• Records excerpted from a collection
_ _ _ _ _ _ _

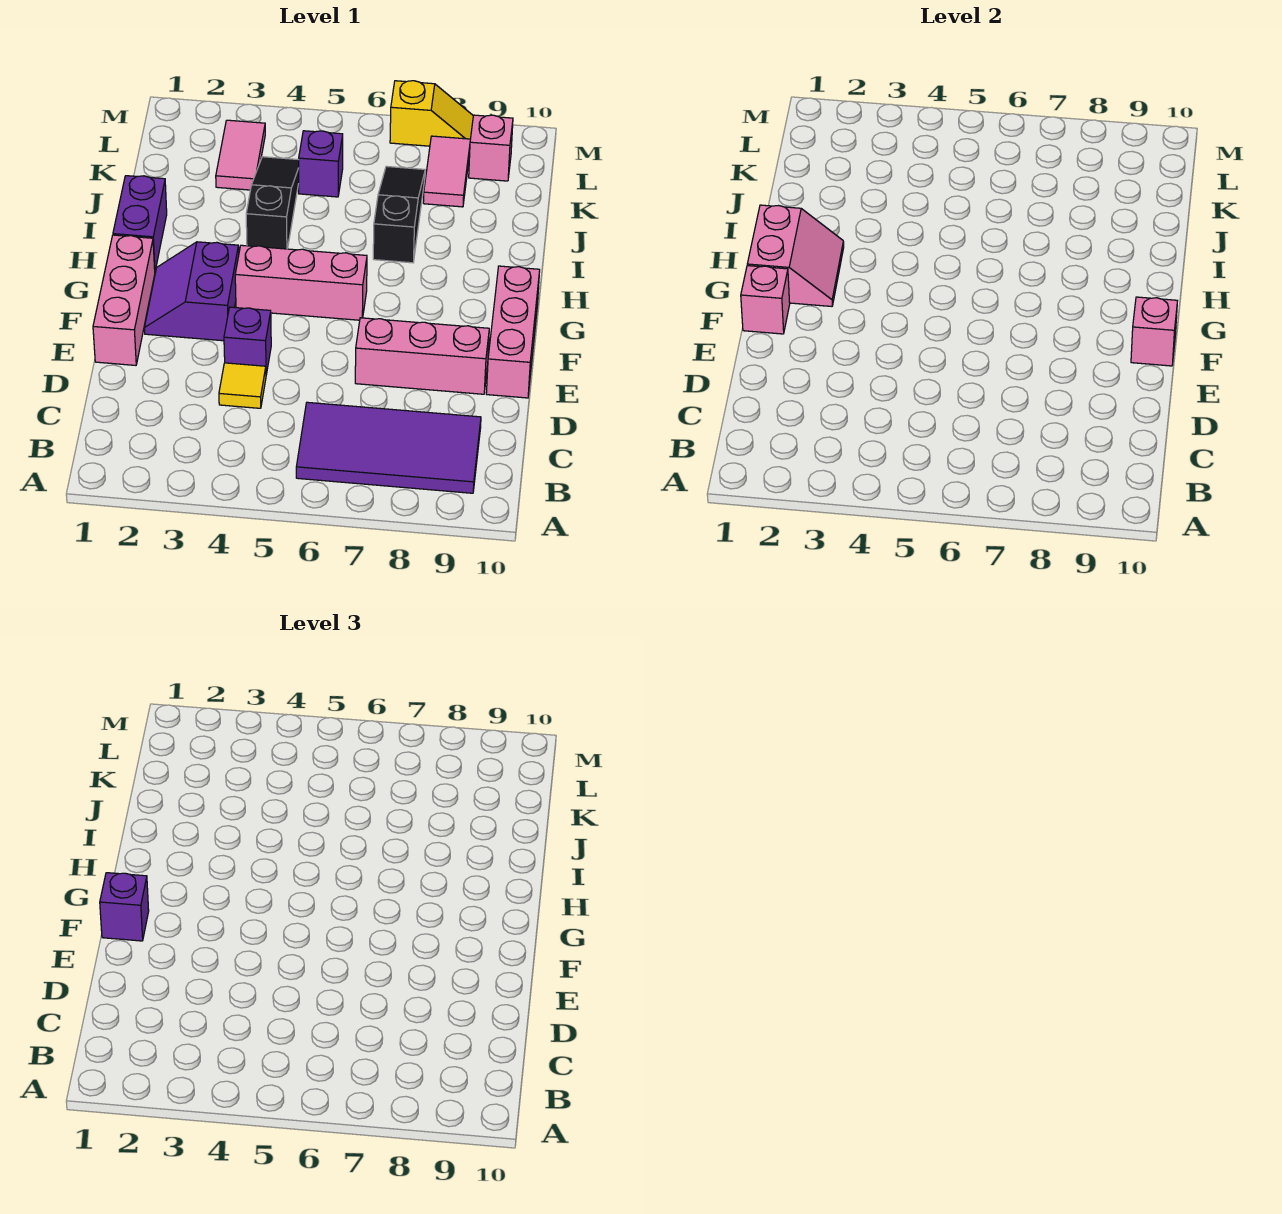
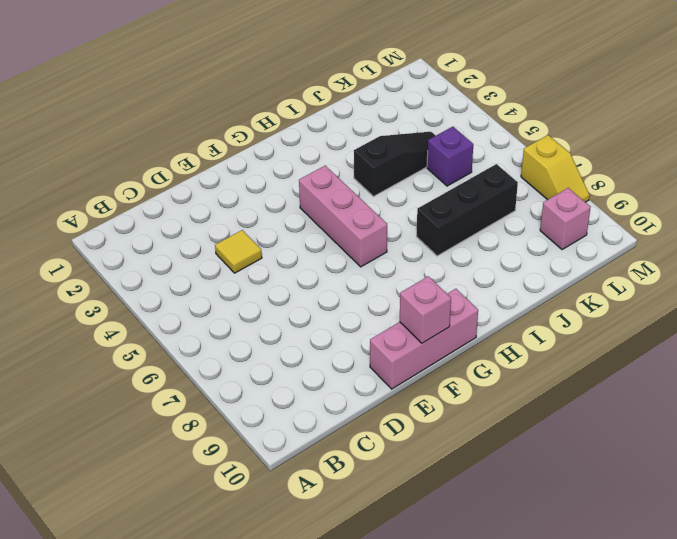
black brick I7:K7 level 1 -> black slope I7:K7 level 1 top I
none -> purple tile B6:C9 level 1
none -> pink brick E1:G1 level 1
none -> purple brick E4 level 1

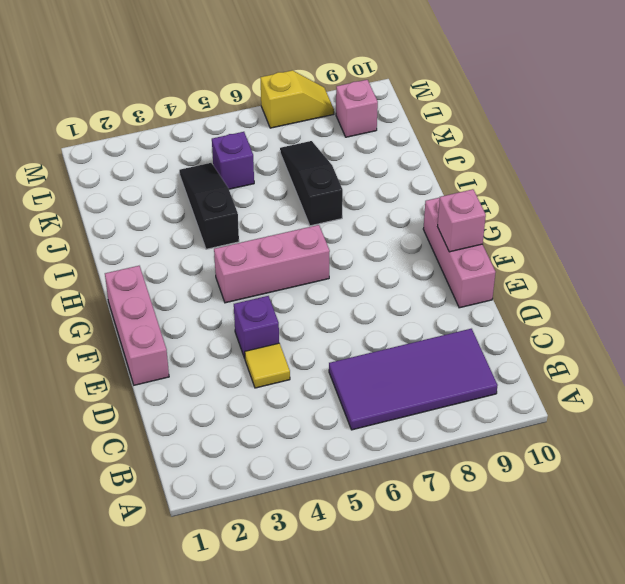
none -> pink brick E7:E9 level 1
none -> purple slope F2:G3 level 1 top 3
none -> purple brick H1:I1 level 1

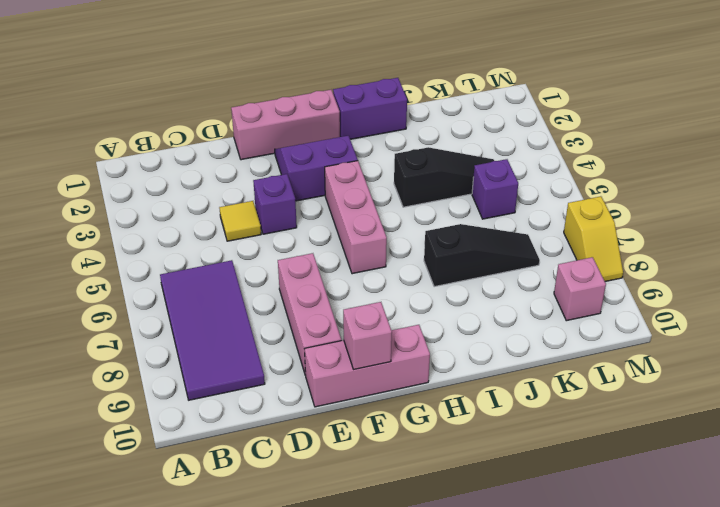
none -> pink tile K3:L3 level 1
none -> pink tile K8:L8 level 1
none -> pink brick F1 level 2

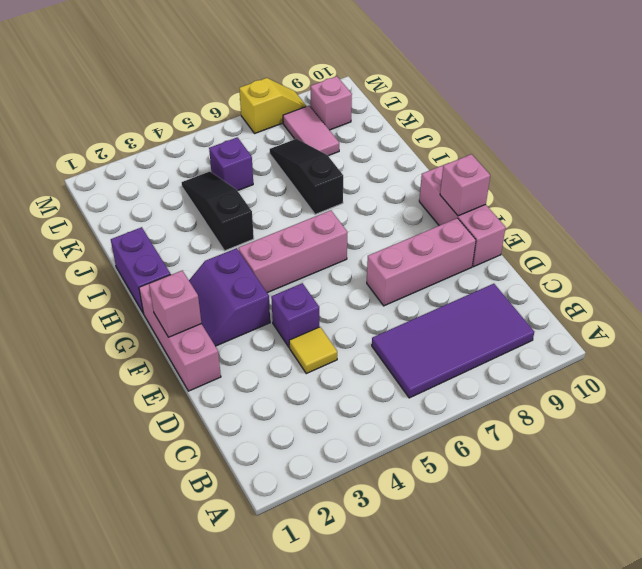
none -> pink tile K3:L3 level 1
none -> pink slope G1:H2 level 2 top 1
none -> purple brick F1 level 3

_ _ _ _ _ _ _

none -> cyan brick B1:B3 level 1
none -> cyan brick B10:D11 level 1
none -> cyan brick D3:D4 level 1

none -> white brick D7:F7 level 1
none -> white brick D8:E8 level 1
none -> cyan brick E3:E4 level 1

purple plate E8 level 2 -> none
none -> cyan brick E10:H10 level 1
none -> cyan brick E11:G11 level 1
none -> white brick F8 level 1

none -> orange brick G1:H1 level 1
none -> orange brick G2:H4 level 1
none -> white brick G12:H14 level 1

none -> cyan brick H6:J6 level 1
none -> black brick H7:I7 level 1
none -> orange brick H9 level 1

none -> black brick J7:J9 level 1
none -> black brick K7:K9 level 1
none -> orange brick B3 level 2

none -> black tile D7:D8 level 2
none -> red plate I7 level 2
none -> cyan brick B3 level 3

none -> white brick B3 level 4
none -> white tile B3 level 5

_ _ _ _ _ _ _

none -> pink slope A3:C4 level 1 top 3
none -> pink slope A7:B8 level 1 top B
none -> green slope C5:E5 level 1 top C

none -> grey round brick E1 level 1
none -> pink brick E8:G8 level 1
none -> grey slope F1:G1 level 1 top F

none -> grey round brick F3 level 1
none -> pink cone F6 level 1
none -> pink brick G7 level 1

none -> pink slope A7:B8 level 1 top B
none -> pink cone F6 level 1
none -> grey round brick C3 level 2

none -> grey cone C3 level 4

_ _ _ _ _ _ _

• Exercise description
Count up every line above that has the word "tile" in it; answer with the number alone.

• Answer to this task
6